## [Material provided]
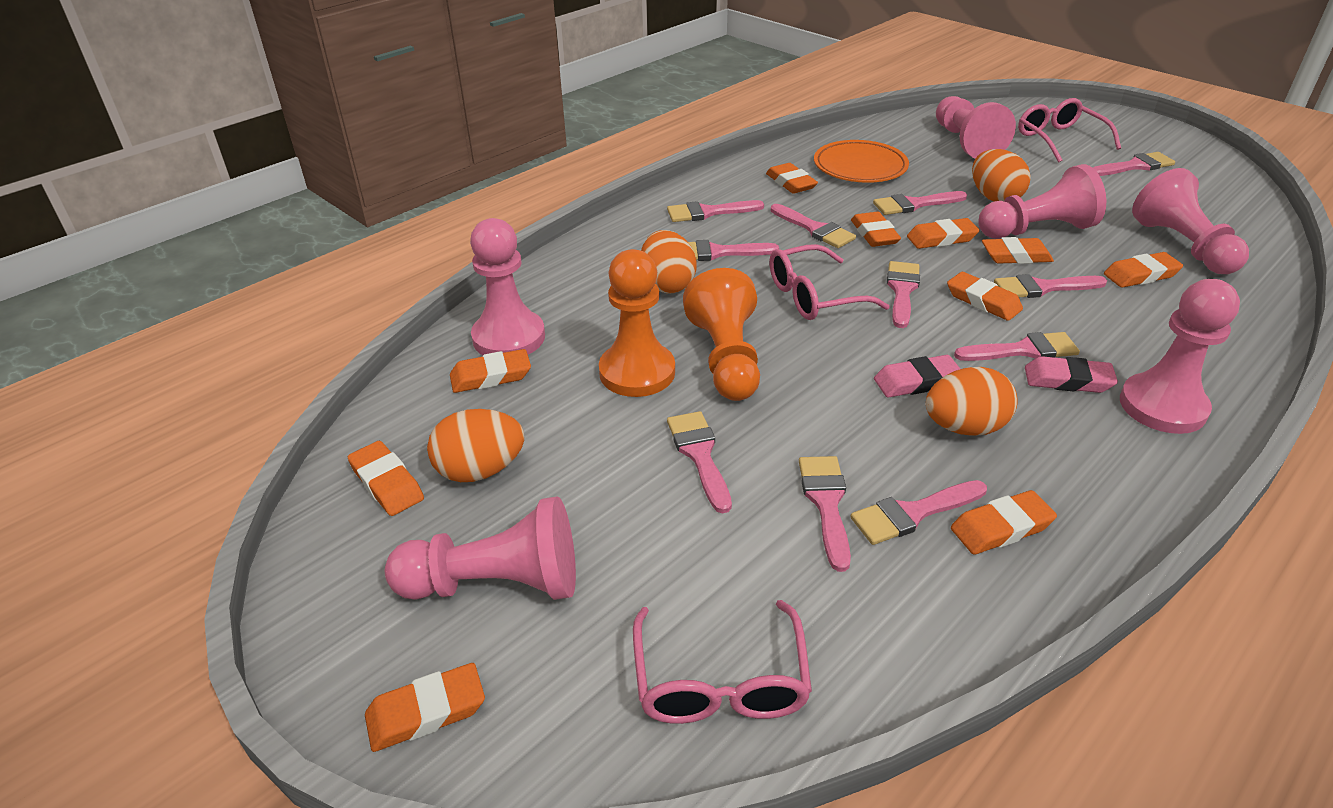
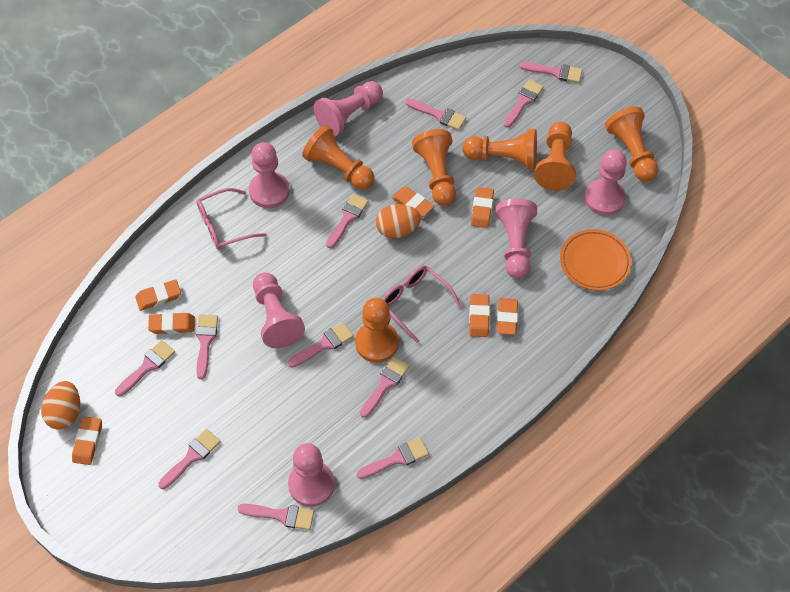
orange egg: 4 -> 2
orange eraser: 10 -> 7
orange pawn: 2 -> 6
pink eraser: 2 -> 0
pink glasses: 3 -> 2

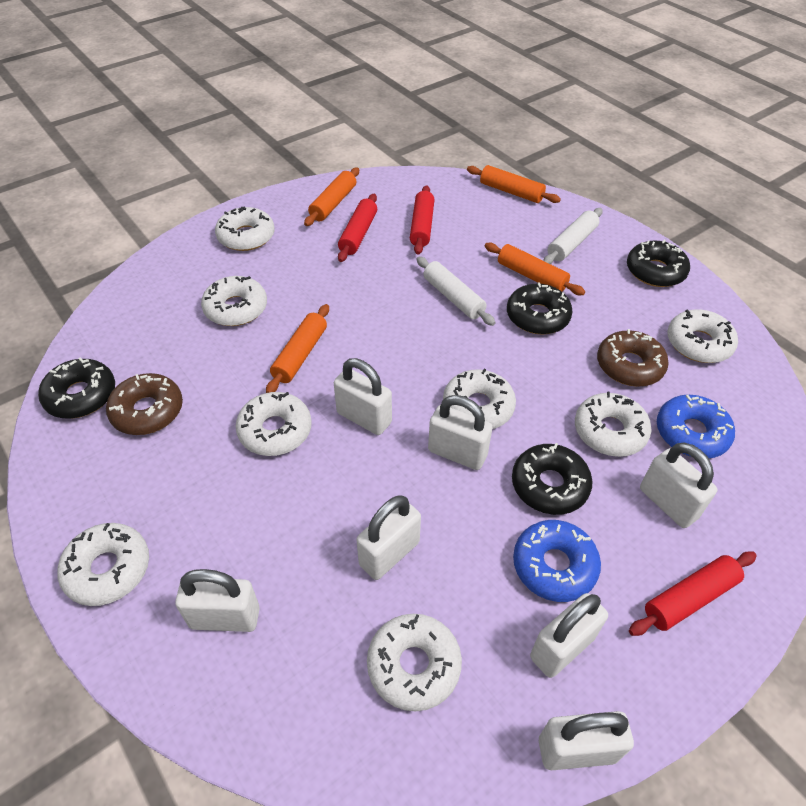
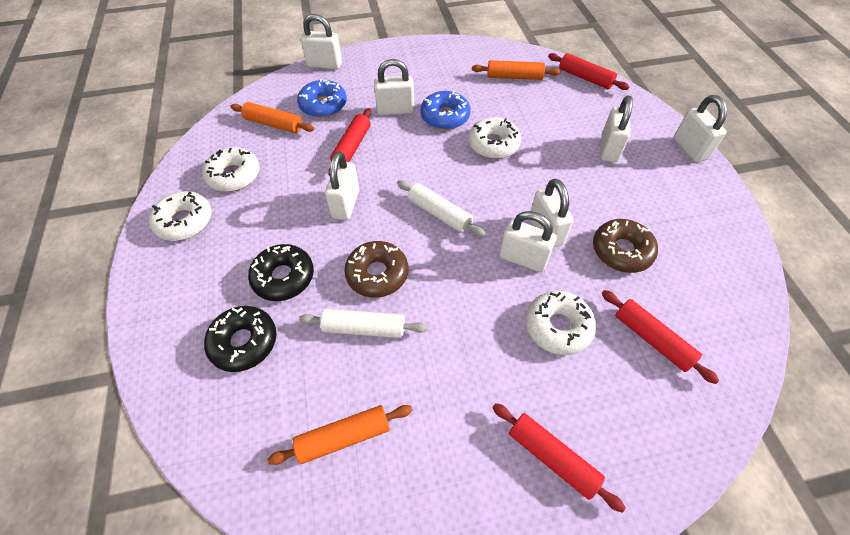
black donut: 4 -> 2
orange rolling pin: 4 -> 3
red rolling pin: 3 -> 4
white donut: 8 -> 4

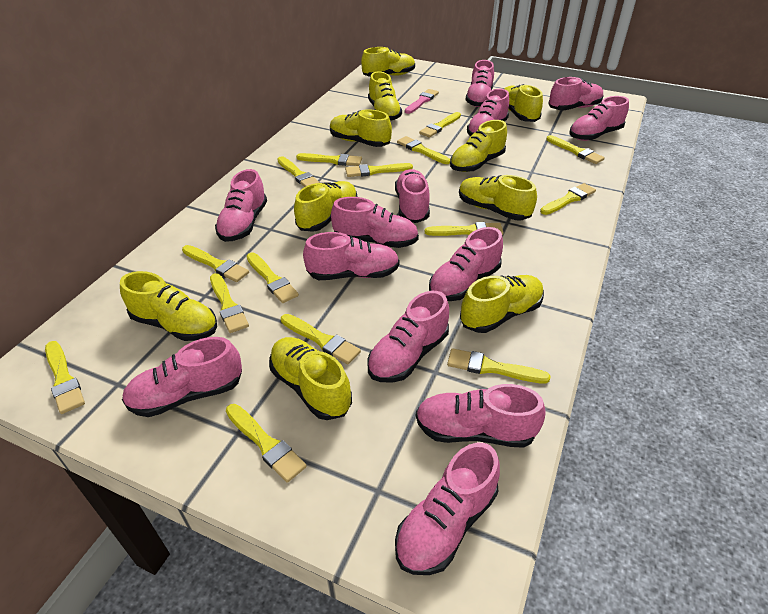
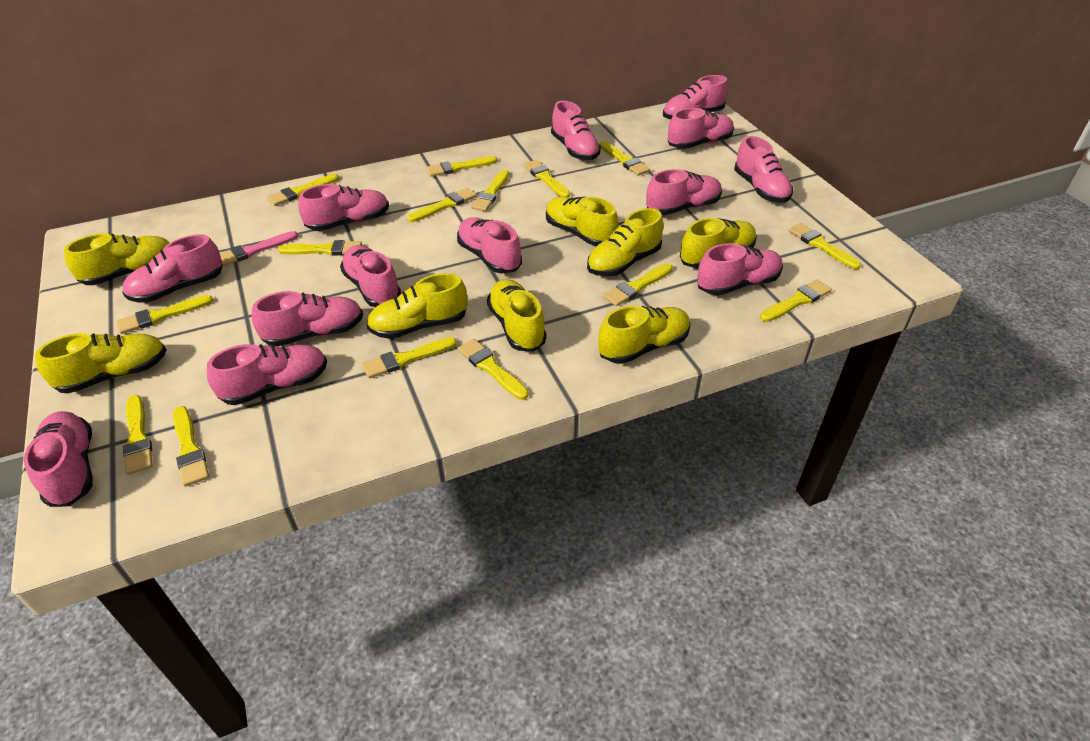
yellow shoe: 10 -> 8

## [What the task requires]
Once the line containing "orange rolling pin: 4 -> 3" has been found, write out exactly that line and each one after it through the end of the data, leaving out every picture.

## [Your solution]
orange rolling pin: 4 -> 3
red rolling pin: 3 -> 4
white donut: 8 -> 4

yellow shoe: 10 -> 8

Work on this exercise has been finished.